▸ **What the exercise asks**:
Retype all of the listing exactly, with no pictures.

▸ **Recorded information**:
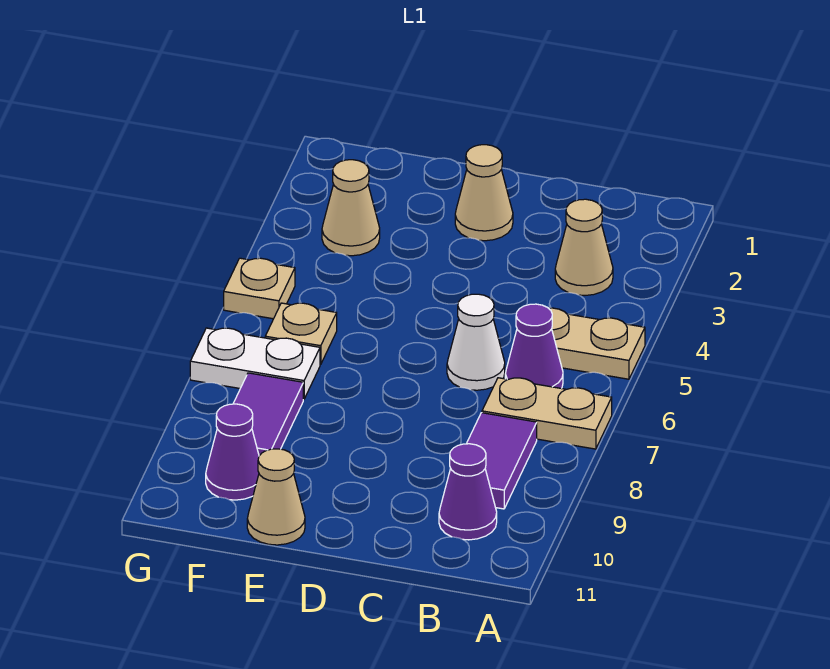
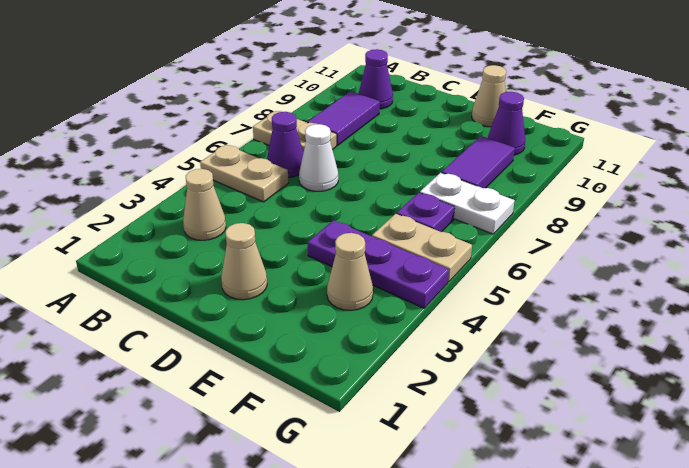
none -> purple plate E4:G4 level 1
tan plate F6 level 1 -> purple plate F6 level 1
tan plate G5 level 1 -> tan plate F5:G5 level 1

▸ **Task result**:
none -> purple plate E4:G4 level 1
tan plate F6 level 1 -> purple plate F6 level 1
tan plate G5 level 1 -> tan plate F5:G5 level 1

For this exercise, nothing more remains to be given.